Task – Repeat the line that contains "(243, 270) = (161, 392): none -> yellow drum" exactly, along with each following line up to and including the last line of the entries.

Before-and-after object lists:
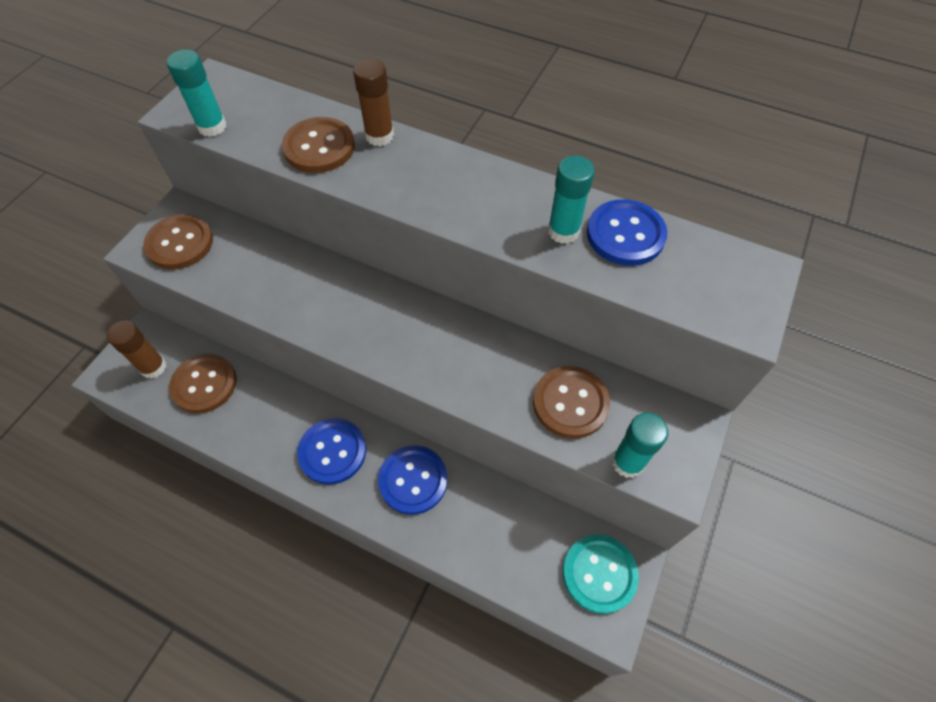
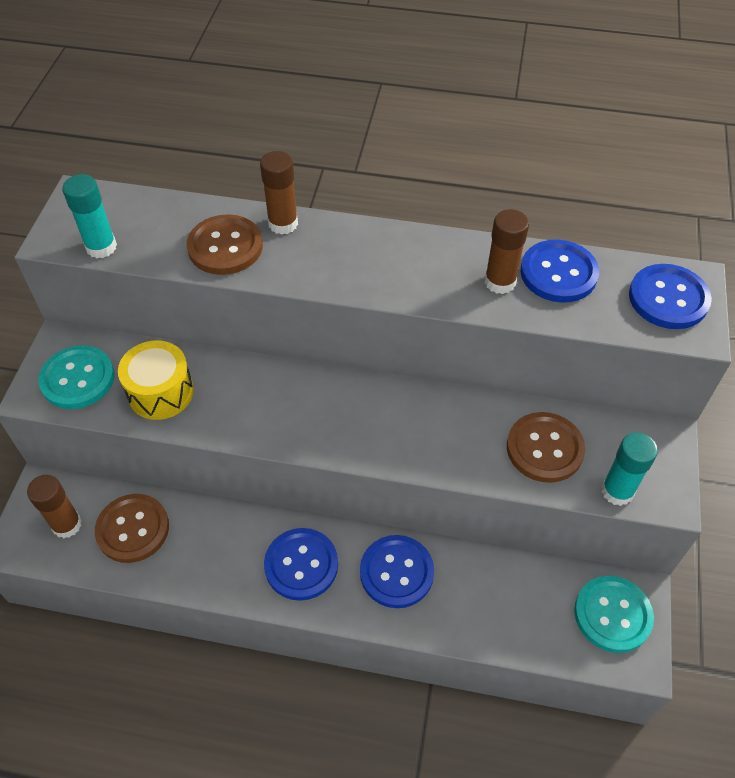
camera: 15 degrees left, 5 degrees down
(180, 243) = (78, 379): brown button -> turquoise button
(243, 270) = (161, 392): none -> yellow drum
(563, 231) = (500, 282): turquoise glue stick -> brown glue stick
(730, 283) = (668, 298): none -> blue button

Answer below –
(243, 270) = (161, 392): none -> yellow drum
(563, 231) = (500, 282): turquoise glue stick -> brown glue stick
(730, 283) = (668, 298): none -> blue button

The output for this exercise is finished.